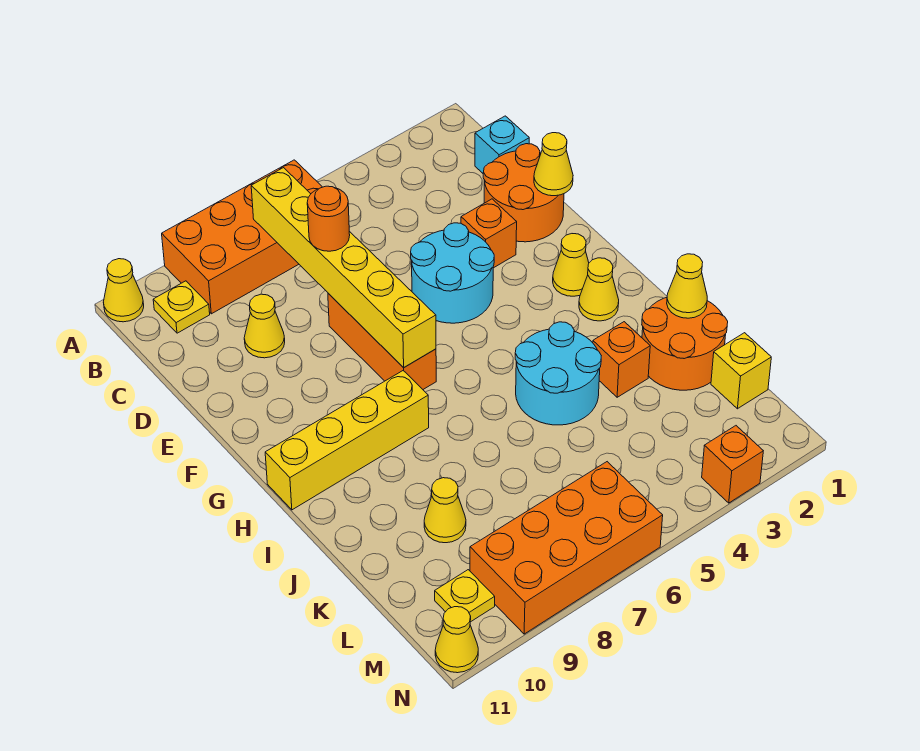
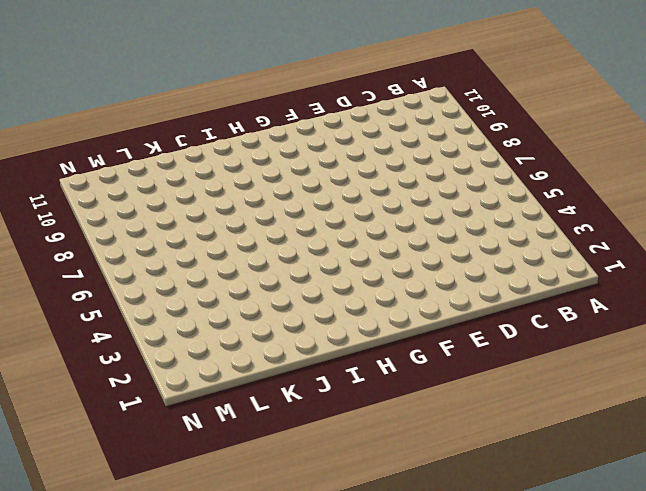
none -> orange brick A6:B9 level 1
none -> yellow cone A11 level 1
none -> yellow plate B10 level 1

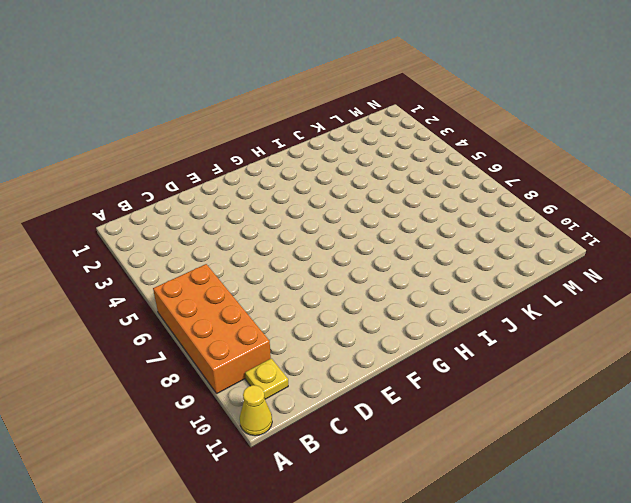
none -> cyan brick C1 level 1
none -> orange round brick D1:E2 level 1
none -> yellow cone D9 level 1

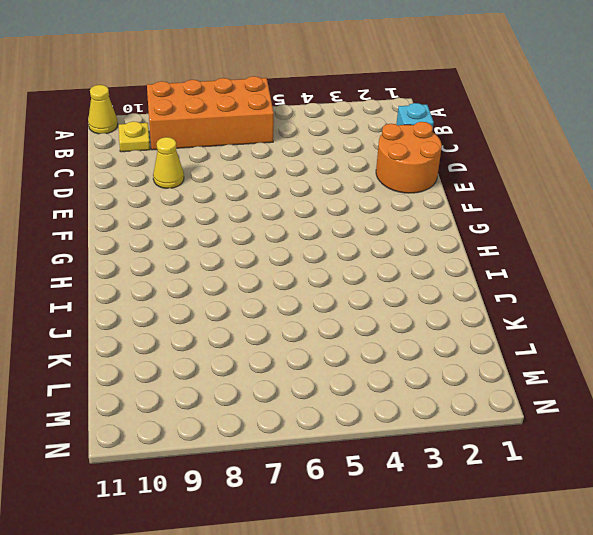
none -> orange brick E3 level 1
none -> cyan round brick E4:F5 level 1
none -> orange brick E7:G7 level 1

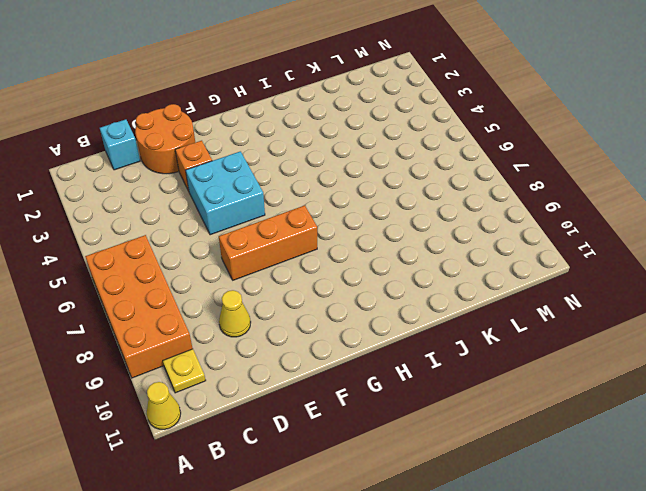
cyan brick E4:F5 level 1 -> cyan round brick E4:F5 level 1
none -> yellow cone G2 level 1
none -> yellow cone H2 level 1
none -> yellow brick H8:H11 level 1

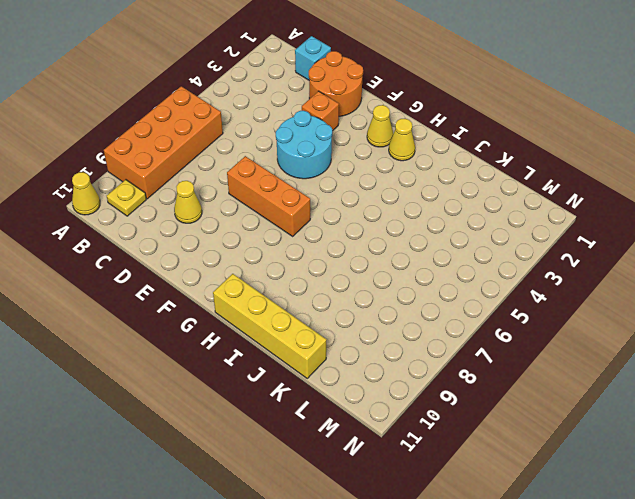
yellow brick H11:K11 level 1 -> yellow brick H8:H11 level 1
none -> cyan round brick I4:J5 level 1
none -> orange round brick J1:K2 level 1
none -> orange brick J3 level 1

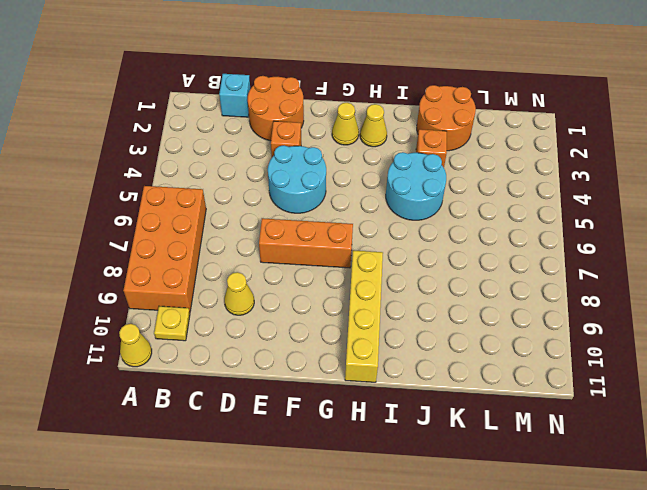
none -> yellow cone K9 level 1
none -> yellow brick L1 level 1
none -> orange brick M6:N9 level 1

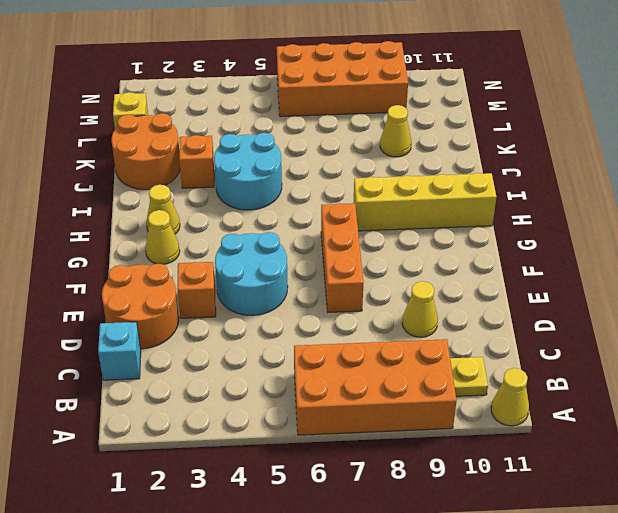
none -> yellow plate M10 level 1
none -> orange brick N3 level 1
none -> yellow cone N11 level 1

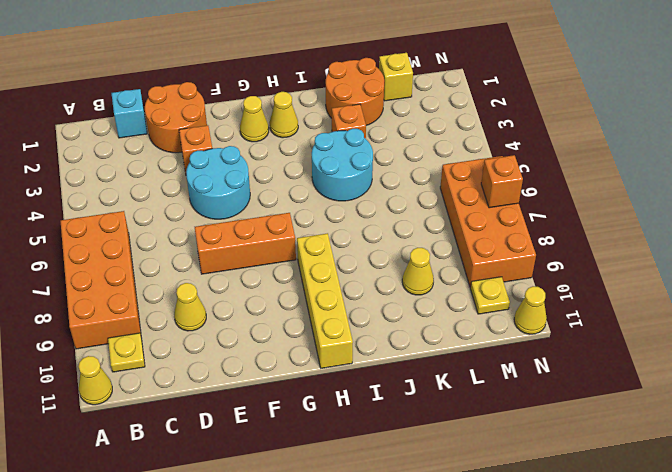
orange brick N7 level 2 -> orange brick N3 level 1
none -> yellow brick B7:G7 level 2
none -> yellow cone E1 level 2
none -> yellow cone J1 level 2

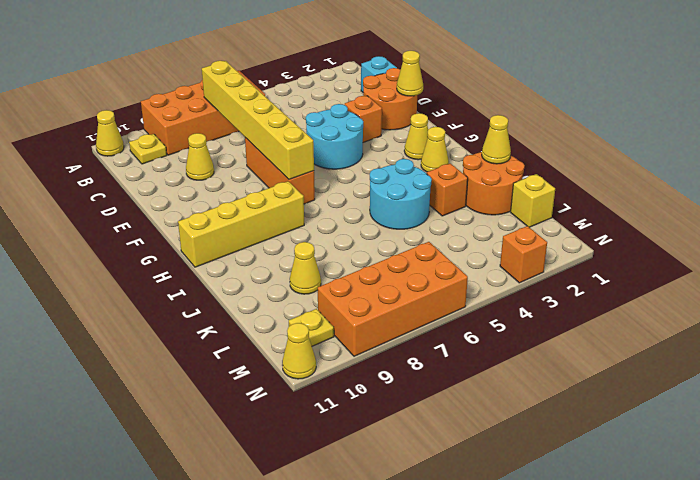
none -> orange round brick D7 level 3

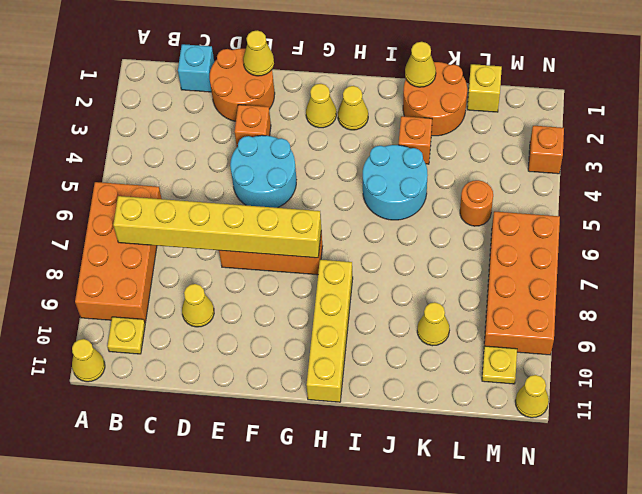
orange round brick L5 level 1 -> orange round brick D7 level 3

══════

§ **TASK DETAILS**: Your task is to copy exactly the lines from the line containing "none -> yellow cone J1 level 2" through the final line of the listing above and to omit every picture.

§ **THE ANSWER**:
none -> yellow cone J1 level 2

none -> orange round brick D7 level 3

orange round brick L5 level 1 -> orange round brick D7 level 3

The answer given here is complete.